─── Records supplied ───

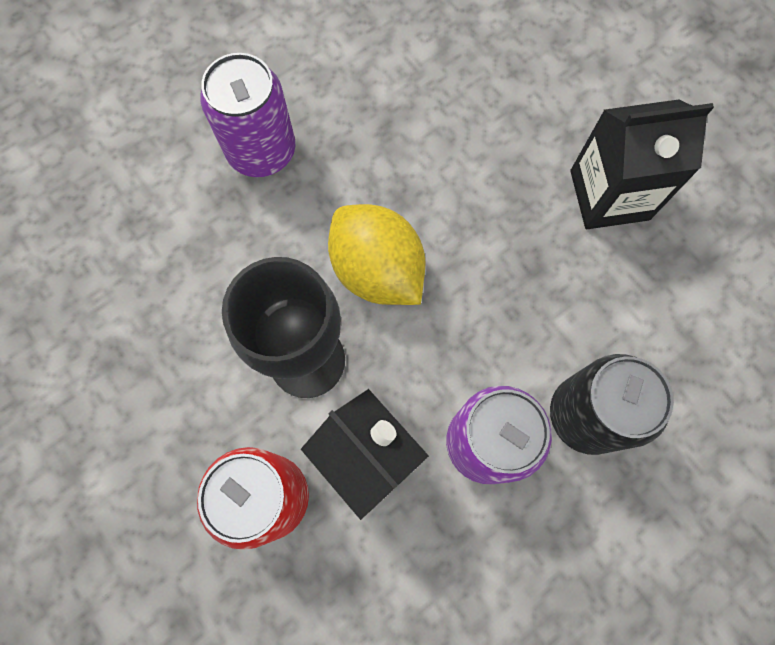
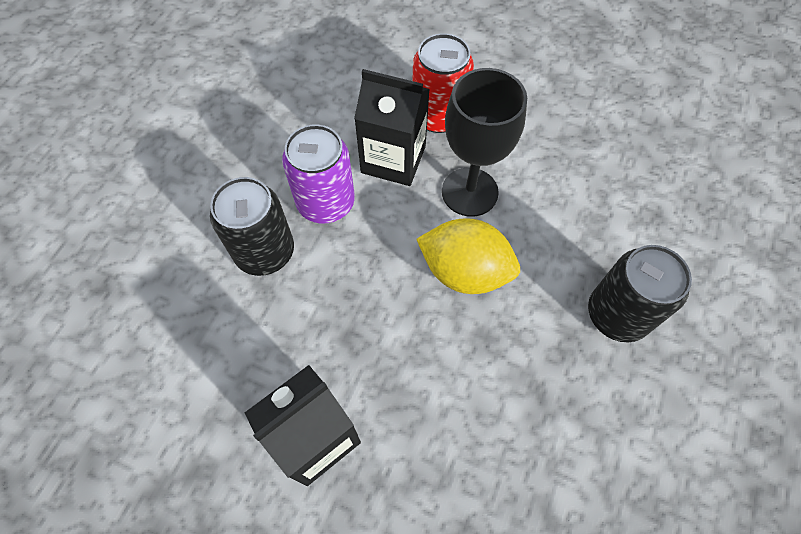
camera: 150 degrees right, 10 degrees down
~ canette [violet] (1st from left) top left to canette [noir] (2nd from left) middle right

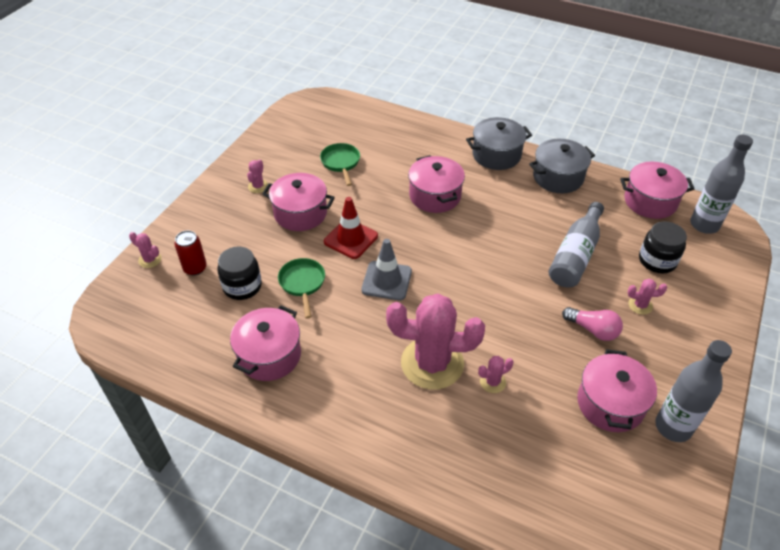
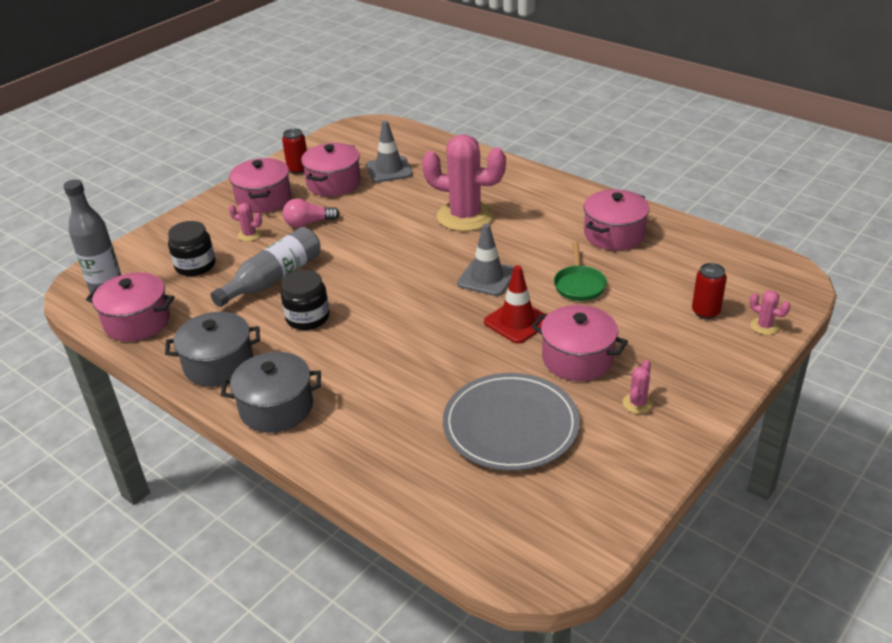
camera: 165 degrees left, 10 degrees down
~ marmite [rose] (3rd from left in the first image) centre to marmite [rose] (2nd from left) top left
~ bocal [noir] (1st from left in the first image) middle left to bocal [noir] (2nd from left) centre
~ bouteille [gris] (2nd from left) bottom right to canette [rouge] (1st from left) top left
~ ampoule [rose] middle right = top centre 60 degrees counterclockwise
+ cône de chantier [gris] (1st from left) top centre
~ poêle [vert] (2nd from left) top centre to assiette [gris] centre
- cactus [rose] (4th from left) bottom centre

───

▶ What the task requires: With the pictures left out, return the listing above exactly as it stands.

▶ Task answer:
camera: 150 degrees right, 10 degrees down
~ canette [violet] (1st from left) top left to canette [noir] (2nd from left) middle right

camera: 165 degrees left, 10 degrees down
~ marmite [rose] (3rd from left in the first image) centre to marmite [rose] (2nd from left) top left
~ bocal [noir] (1st from left in the first image) middle left to bocal [noir] (2nd from left) centre
~ bouteille [gris] (2nd from left) bottom right to canette [rouge] (1st from left) top left
~ ampoule [rose] middle right = top centre 60 degrees counterclockwise
+ cône de chantier [gris] (1st from left) top centre
~ poêle [vert] (2nd from left) top centre to assiette [gris] centre
- cactus [rose] (4th from left) bottom centre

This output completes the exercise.